● Task instructions: Only one stretch of the data below is wanted: the lines starting at the one with "SW1: switch (+9V, N3) -> button (+9V, N3)" and ending at the one with "TP1: test point (SIG7) -> test point (SIG6)", both included, given again exactly.

● Material provided:
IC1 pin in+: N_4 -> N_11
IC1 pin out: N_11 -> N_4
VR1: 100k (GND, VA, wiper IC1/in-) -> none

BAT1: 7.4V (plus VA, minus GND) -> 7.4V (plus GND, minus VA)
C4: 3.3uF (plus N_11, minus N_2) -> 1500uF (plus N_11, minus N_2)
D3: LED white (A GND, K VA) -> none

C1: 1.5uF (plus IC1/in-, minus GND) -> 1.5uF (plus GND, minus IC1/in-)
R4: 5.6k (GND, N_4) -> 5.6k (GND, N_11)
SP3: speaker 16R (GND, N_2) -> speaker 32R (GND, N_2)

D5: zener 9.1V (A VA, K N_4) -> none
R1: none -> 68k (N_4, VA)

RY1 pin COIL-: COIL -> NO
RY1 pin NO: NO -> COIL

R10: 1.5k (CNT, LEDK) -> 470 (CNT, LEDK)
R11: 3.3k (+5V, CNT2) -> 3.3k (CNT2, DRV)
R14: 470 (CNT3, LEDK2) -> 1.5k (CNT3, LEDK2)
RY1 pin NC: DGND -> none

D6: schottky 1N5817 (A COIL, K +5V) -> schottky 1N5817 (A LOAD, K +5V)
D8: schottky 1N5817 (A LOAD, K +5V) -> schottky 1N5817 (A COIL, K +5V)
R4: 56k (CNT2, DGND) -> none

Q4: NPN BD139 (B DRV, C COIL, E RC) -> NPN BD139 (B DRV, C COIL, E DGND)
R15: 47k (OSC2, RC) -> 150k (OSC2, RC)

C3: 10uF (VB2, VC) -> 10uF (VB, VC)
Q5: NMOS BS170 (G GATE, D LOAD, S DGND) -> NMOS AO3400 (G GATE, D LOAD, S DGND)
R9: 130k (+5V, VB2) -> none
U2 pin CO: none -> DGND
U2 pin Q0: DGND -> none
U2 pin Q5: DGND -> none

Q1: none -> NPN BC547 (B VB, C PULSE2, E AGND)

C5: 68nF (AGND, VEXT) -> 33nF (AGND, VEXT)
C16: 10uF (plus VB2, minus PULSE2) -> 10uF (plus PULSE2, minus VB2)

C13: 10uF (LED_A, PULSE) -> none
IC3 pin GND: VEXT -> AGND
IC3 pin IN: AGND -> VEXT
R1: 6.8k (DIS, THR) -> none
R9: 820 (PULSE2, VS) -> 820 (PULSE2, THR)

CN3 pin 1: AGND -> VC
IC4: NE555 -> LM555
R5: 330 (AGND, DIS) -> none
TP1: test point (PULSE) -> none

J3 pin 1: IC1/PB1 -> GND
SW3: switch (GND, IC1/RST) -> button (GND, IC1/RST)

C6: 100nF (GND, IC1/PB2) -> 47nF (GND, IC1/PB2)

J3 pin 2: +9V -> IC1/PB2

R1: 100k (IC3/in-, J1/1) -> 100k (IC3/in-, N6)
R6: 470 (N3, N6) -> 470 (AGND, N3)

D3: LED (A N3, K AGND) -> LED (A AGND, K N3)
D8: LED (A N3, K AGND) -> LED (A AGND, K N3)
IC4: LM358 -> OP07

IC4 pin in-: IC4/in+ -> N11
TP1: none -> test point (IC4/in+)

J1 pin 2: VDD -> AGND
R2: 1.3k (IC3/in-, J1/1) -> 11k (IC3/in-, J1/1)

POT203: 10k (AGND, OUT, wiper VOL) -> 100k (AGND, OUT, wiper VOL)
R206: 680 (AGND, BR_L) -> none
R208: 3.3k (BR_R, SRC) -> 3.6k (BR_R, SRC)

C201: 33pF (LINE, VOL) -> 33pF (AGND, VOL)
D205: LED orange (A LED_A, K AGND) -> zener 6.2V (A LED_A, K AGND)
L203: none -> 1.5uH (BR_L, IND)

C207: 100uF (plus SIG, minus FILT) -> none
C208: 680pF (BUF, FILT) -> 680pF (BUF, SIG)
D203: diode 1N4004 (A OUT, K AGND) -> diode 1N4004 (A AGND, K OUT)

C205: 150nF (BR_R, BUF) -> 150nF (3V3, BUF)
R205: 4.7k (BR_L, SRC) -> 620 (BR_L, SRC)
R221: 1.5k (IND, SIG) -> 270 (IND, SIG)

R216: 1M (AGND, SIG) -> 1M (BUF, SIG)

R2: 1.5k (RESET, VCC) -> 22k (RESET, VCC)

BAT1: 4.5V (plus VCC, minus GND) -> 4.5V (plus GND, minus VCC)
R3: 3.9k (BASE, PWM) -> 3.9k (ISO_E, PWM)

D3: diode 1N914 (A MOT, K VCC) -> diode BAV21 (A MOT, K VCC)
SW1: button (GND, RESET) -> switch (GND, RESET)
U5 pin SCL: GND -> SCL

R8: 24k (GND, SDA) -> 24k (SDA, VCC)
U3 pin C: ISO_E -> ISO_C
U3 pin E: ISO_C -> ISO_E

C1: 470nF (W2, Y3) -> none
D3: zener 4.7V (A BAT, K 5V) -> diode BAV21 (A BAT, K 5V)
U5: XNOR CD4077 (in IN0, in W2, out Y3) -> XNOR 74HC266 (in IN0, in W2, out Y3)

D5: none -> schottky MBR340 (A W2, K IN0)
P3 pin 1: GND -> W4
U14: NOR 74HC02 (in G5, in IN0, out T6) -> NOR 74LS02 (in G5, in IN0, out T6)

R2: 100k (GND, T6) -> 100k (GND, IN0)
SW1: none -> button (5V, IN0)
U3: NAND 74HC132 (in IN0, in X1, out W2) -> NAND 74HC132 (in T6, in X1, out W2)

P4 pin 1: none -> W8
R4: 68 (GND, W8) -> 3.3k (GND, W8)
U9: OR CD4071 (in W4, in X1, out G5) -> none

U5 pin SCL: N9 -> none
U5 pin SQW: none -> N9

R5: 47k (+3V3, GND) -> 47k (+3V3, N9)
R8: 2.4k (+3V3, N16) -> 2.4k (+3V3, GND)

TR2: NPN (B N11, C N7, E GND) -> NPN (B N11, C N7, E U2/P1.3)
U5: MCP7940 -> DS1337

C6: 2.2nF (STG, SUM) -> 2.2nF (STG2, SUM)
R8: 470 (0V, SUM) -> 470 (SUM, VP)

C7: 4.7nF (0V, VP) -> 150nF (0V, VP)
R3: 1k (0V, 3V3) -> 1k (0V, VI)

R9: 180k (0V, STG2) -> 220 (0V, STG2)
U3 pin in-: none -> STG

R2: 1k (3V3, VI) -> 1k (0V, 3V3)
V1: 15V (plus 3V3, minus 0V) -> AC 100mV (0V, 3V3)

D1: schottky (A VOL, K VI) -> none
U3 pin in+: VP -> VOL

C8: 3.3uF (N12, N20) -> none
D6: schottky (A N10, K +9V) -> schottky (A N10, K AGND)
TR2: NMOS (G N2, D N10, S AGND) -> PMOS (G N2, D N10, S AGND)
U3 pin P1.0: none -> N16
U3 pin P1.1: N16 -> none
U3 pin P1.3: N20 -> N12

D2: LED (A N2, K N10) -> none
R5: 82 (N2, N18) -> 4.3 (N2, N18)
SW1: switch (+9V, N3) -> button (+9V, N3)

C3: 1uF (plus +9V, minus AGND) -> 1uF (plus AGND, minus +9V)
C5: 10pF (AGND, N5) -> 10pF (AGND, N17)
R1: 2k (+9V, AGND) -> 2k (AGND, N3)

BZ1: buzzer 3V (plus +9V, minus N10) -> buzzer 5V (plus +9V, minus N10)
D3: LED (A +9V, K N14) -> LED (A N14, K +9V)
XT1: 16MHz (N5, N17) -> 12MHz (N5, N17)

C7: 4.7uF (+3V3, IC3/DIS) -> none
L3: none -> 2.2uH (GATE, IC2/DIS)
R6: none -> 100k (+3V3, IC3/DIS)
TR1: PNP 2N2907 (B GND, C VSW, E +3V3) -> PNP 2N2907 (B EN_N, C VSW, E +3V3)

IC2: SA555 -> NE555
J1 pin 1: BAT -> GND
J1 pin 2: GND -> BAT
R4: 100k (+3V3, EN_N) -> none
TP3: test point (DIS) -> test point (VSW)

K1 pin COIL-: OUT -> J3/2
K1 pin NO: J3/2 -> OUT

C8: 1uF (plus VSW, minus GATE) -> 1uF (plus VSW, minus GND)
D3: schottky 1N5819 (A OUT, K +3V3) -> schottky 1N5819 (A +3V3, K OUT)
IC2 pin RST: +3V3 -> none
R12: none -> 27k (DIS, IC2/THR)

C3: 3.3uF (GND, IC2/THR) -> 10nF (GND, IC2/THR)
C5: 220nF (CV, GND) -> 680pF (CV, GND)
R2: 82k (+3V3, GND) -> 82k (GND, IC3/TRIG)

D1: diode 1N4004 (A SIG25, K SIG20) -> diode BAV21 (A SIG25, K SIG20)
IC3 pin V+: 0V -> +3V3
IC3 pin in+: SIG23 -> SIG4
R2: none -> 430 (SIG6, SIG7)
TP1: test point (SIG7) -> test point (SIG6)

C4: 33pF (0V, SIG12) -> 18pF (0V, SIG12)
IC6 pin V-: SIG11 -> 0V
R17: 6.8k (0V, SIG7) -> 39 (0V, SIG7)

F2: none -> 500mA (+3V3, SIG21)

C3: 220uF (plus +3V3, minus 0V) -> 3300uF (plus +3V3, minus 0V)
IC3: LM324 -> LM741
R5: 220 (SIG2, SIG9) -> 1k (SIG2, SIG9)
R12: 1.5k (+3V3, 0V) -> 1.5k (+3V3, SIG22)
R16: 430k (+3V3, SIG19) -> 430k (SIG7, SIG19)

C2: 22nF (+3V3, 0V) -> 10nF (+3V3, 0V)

● Task result:
SW1: switch (+9V, N3) -> button (+9V, N3)

C3: 1uF (plus +9V, minus AGND) -> 1uF (plus AGND, minus +9V)
C5: 10pF (AGND, N5) -> 10pF (AGND, N17)
R1: 2k (+9V, AGND) -> 2k (AGND, N3)

BZ1: buzzer 3V (plus +9V, minus N10) -> buzzer 5V (plus +9V, minus N10)
D3: LED (A +9V, K N14) -> LED (A N14, K +9V)
XT1: 16MHz (N5, N17) -> 12MHz (N5, N17)

C7: 4.7uF (+3V3, IC3/DIS) -> none
L3: none -> 2.2uH (GATE, IC2/DIS)
R6: none -> 100k (+3V3, IC3/DIS)
TR1: PNP 2N2907 (B GND, C VSW, E +3V3) -> PNP 2N2907 (B EN_N, C VSW, E +3V3)

IC2: SA555 -> NE555
J1 pin 1: BAT -> GND
J1 pin 2: GND -> BAT
R4: 100k (+3V3, EN_N) -> none
TP3: test point (DIS) -> test point (VSW)

K1 pin COIL-: OUT -> J3/2
K1 pin NO: J3/2 -> OUT

C8: 1uF (plus VSW, minus GATE) -> 1uF (plus VSW, minus GND)
D3: schottky 1N5819 (A OUT, K +3V3) -> schottky 1N5819 (A +3V3, K OUT)
IC2 pin RST: +3V3 -> none
R12: none -> 27k (DIS, IC2/THR)

C3: 3.3uF (GND, IC2/THR) -> 10nF (GND, IC2/THR)
C5: 220nF (CV, GND) -> 680pF (CV, GND)
R2: 82k (+3V3, GND) -> 82k (GND, IC3/TRIG)

D1: diode 1N4004 (A SIG25, K SIG20) -> diode BAV21 (A SIG25, K SIG20)
IC3 pin V+: 0V -> +3V3
IC3 pin in+: SIG23 -> SIG4
R2: none -> 430 (SIG6, SIG7)
TP1: test point (SIG7) -> test point (SIG6)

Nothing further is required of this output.